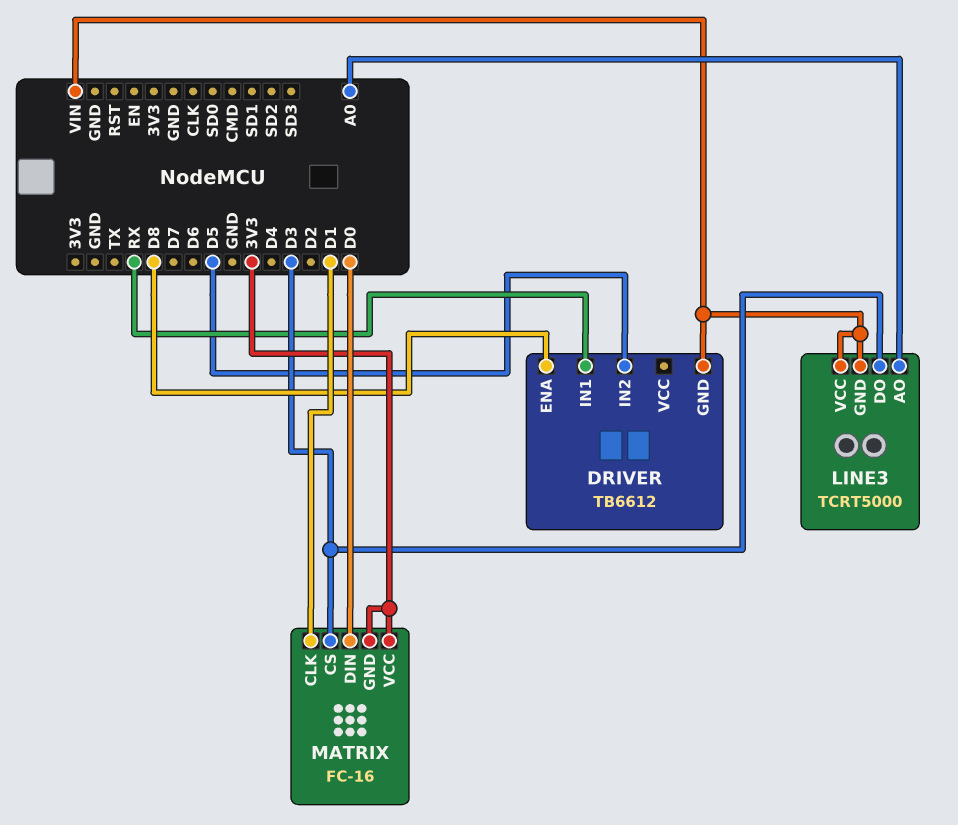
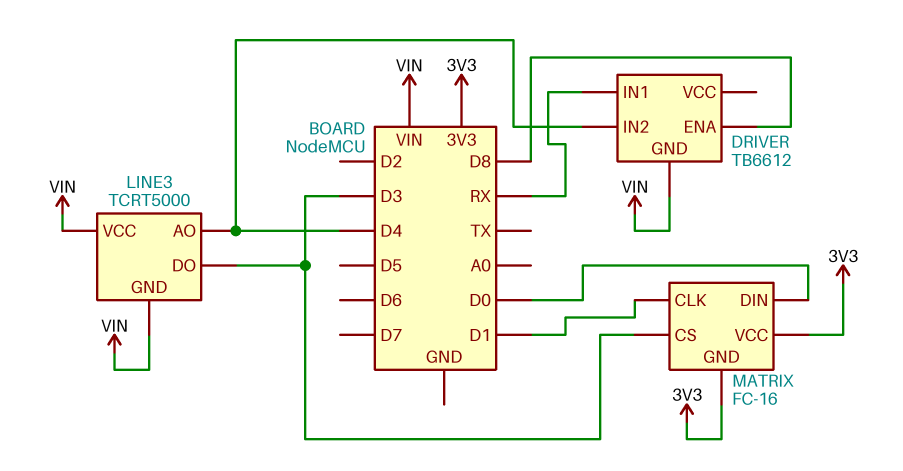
DRIVER pin IN2: D5 -> D4
LINE3 pin AO: A0 -> D4

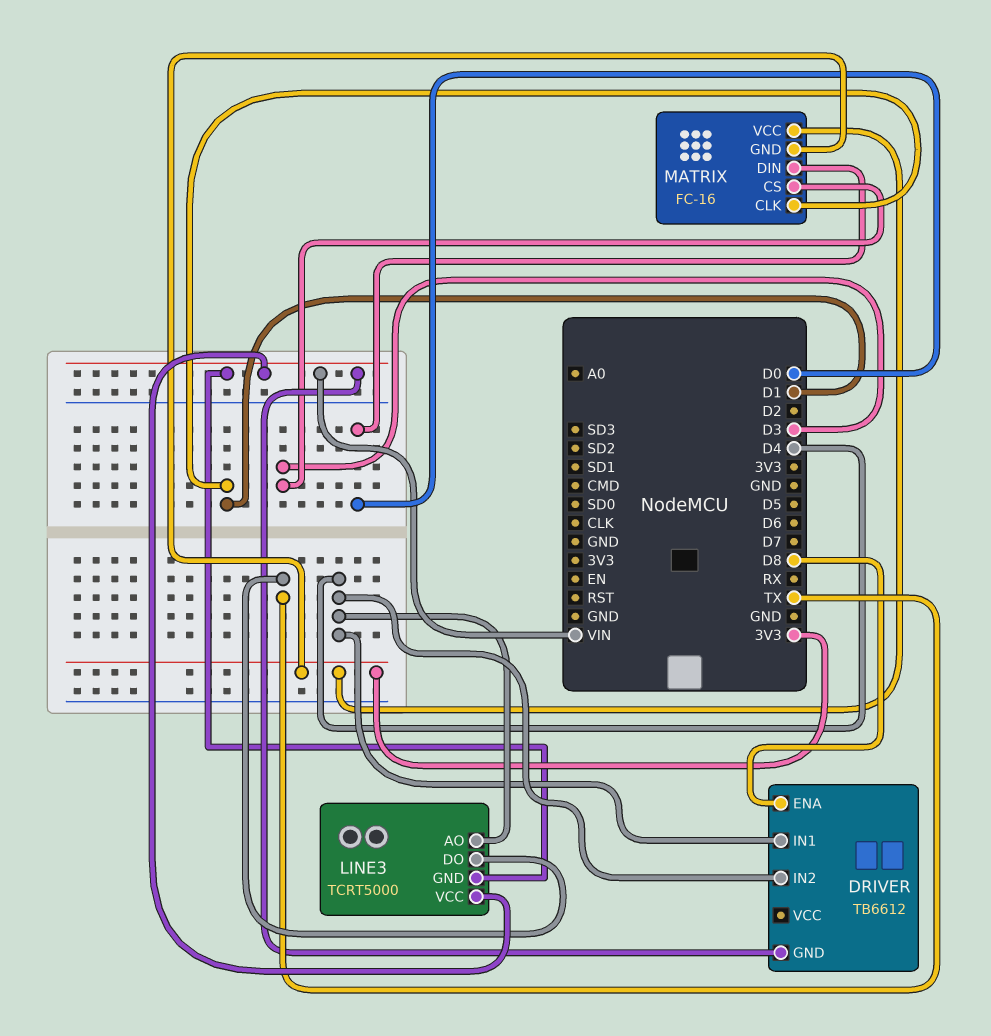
DRIVER pin IN1: RX -> D4
LINE3 pin DO: D3 -> TX

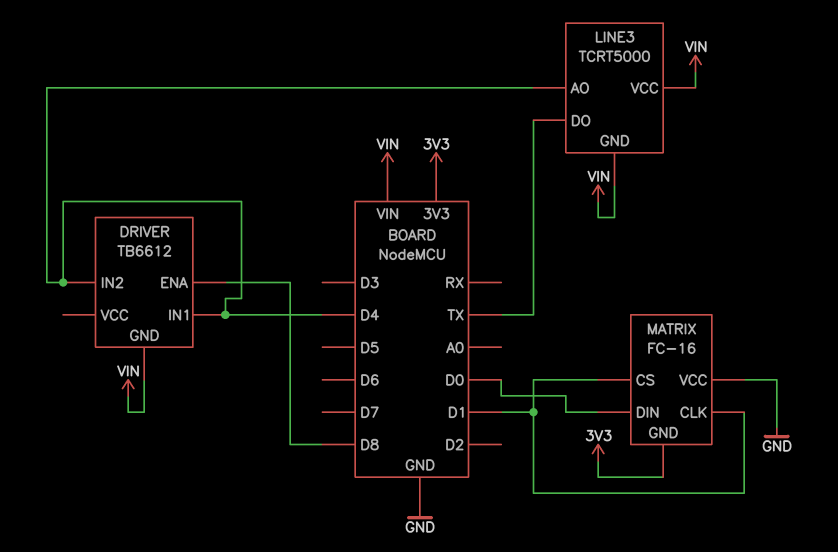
MATRIX pin CS: D3 -> D1
MATRIX pin VCC: 3V3 -> GND

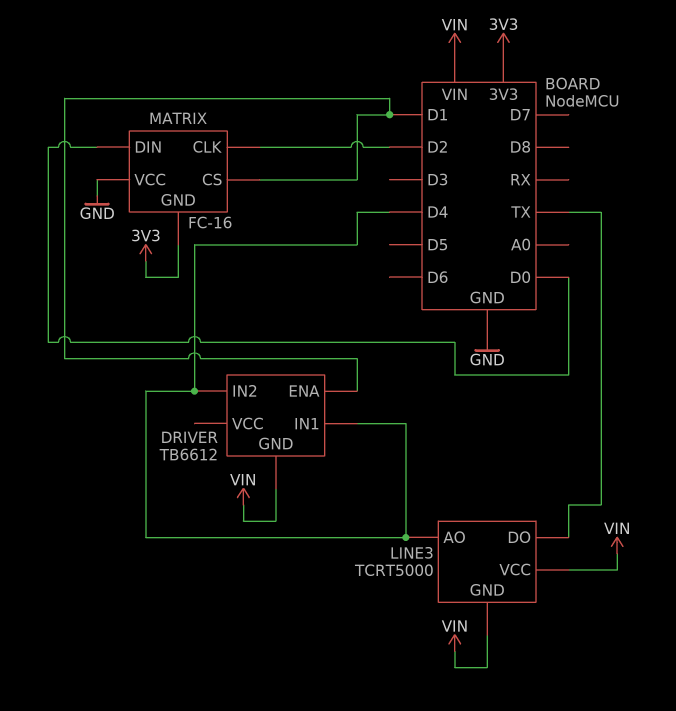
DRIVER pin ENA: D8 -> D1
MATRIX pin CLK: D1 -> D2

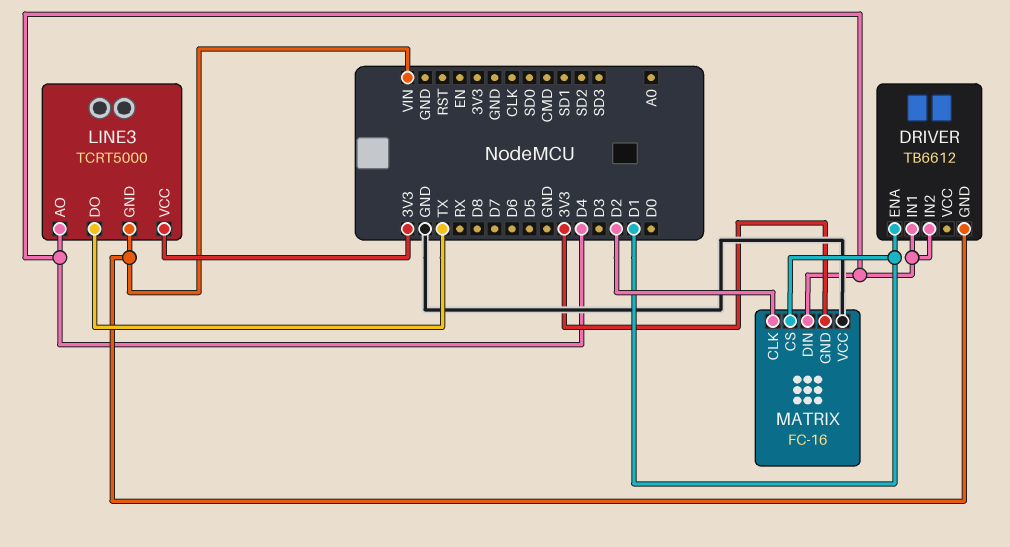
LINE3 pin VCC: VIN -> 3V3
MATRIX pin DIN: D0 -> D4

* _Task goal_
Lines before the one containing "LINE3 pin DO: D3 -> TX" are not wanted; repeat that line and the rest of the listing exactly, leaving out pictures.

* _Reply to the exercise_
LINE3 pin DO: D3 -> TX

MATRIX pin CS: D3 -> D1
MATRIX pin VCC: 3V3 -> GND

DRIVER pin ENA: D8 -> D1
MATRIX pin CLK: D1 -> D2

LINE3 pin VCC: VIN -> 3V3
MATRIX pin DIN: D0 -> D4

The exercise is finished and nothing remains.